** DIRECTIONS **
Repeat the full listing below verbatim and keep the images out.

** DATA TO USE **
++++++++++

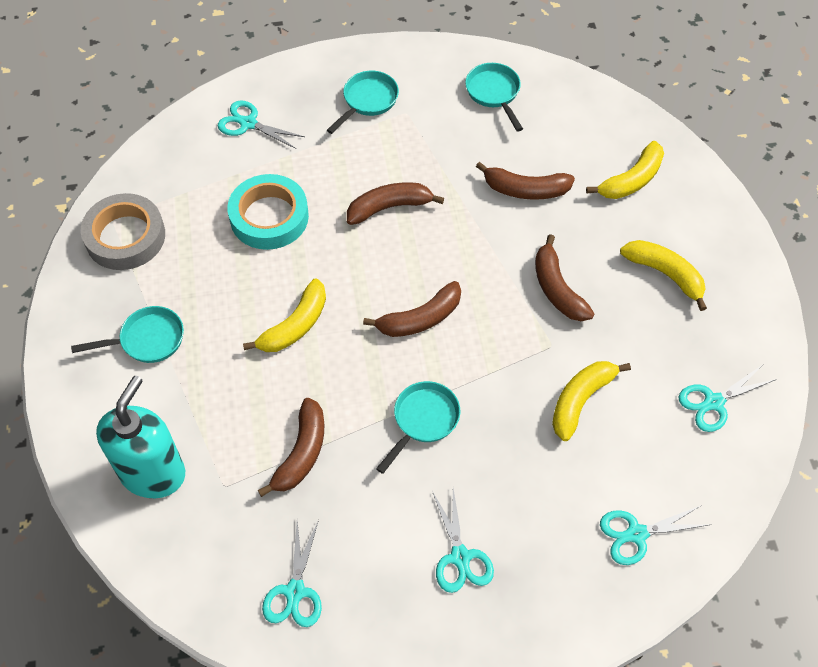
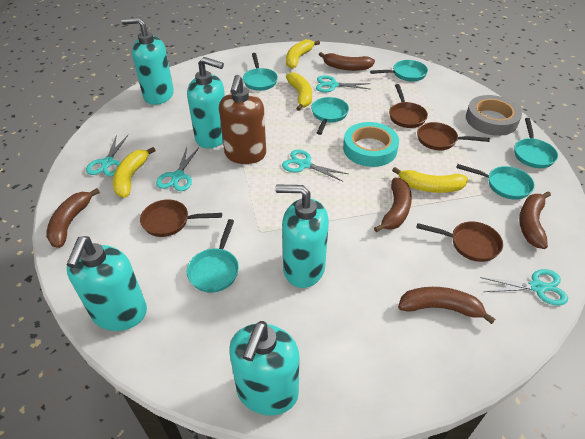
brown pan: none = 0 -> [140,199,222,237] [389,84,428,128] [416,221,503,262] [417,122,490,150] = 4
brown soap dispenser: none = 0 -> [219,75,266,164] = 1
turquoise pan: [71,306,184,363] [327,71,399,134] [376,381,460,474] [465,63,523,132] = 4 -> [187,219,239,293] [243,53,278,91] [311,97,349,135] [370,60,428,82] [456,164,535,200] [514,118,558,168] = 6
turquoise soap dispenser: [96,376,185,498] = 1 -> [66,236,147,331] [121,17,174,105] [187,57,225,148] [229,321,299,416] [275,184,329,288] = 5

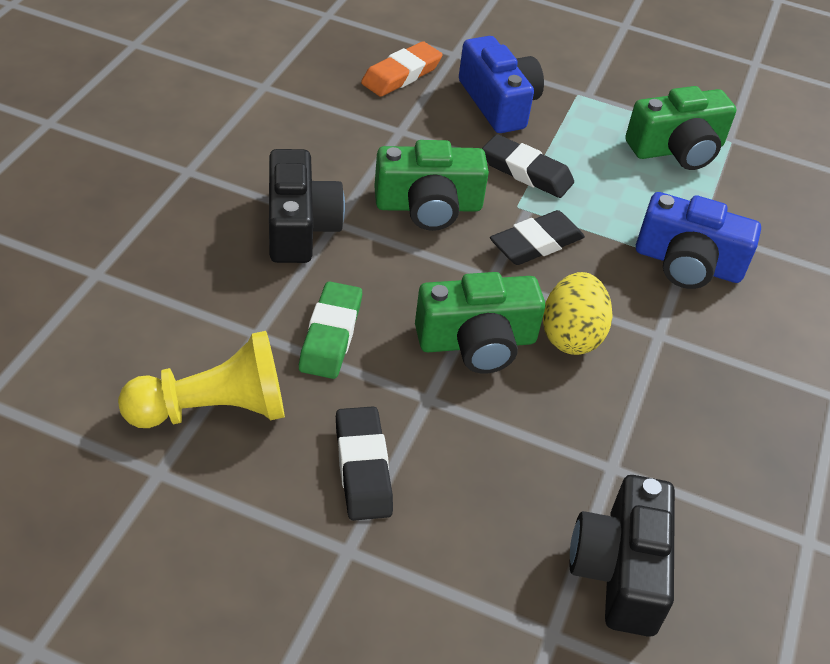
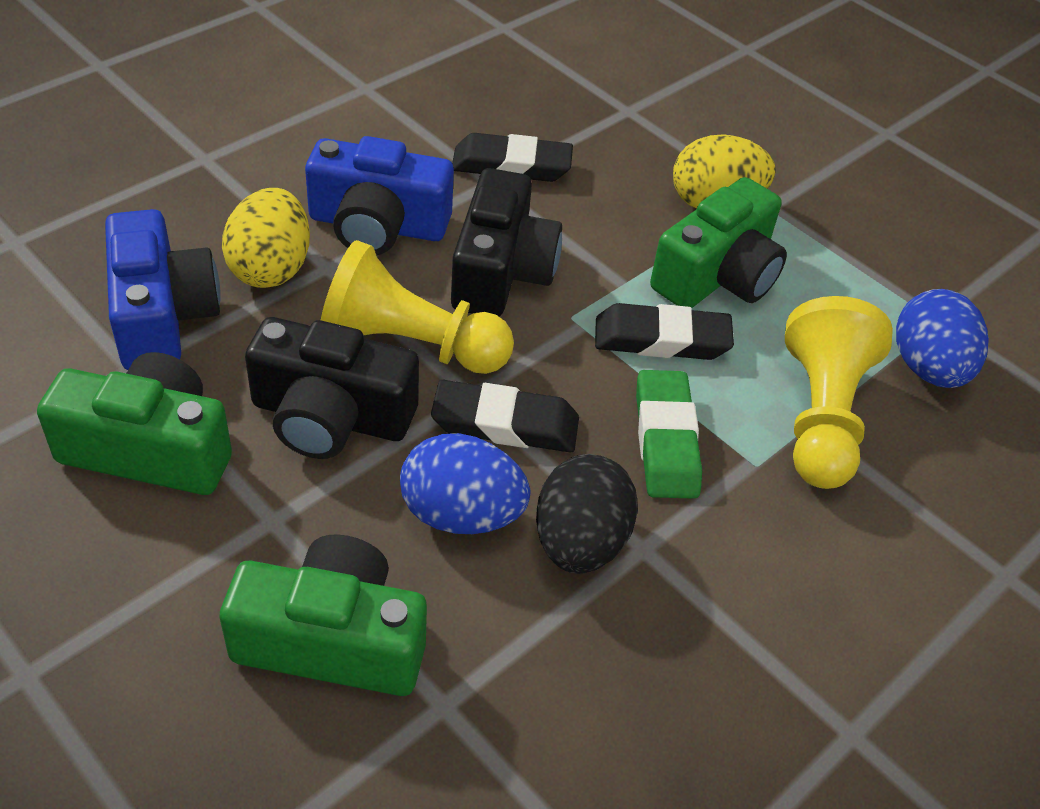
black egg: none = 0 -> [536,454,638,574] = 1
blue egg: none = 0 -> [400,433,531,534] [896,289,989,388] = 2
orange eraser: [361,41,443,97] = 1 -> none = 0
yellow egg: [543,272,613,355] = 1 -> [222,188,310,288] [673,134,775,209] = 2
yellow pawn: [118,331,285,428] = 1 -> [321,240,514,374] [785,296,893,489] = 2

++++++++++

** TASK ANSWER **
brown pan: none = 0 -> [140,199,222,237] [389,84,428,128] [416,221,503,262] [417,122,490,150] = 4
brown soap dispenser: none = 0 -> [219,75,266,164] = 1
turquoise pan: [71,306,184,363] [327,71,399,134] [376,381,460,474] [465,63,523,132] = 4 -> [187,219,239,293] [243,53,278,91] [311,97,349,135] [370,60,428,82] [456,164,535,200] [514,118,558,168] = 6
turquoise soap dispenser: [96,376,185,498] = 1 -> [66,236,147,331] [121,17,174,105] [187,57,225,148] [229,321,299,416] [275,184,329,288] = 5

black egg: none = 0 -> [536,454,638,574] = 1
blue egg: none = 0 -> [400,433,531,534] [896,289,989,388] = 2
orange eraser: [361,41,443,97] = 1 -> none = 0
yellow egg: [543,272,613,355] = 1 -> [222,188,310,288] [673,134,775,209] = 2
yellow pawn: [118,331,285,428] = 1 -> [321,240,514,374] [785,296,893,489] = 2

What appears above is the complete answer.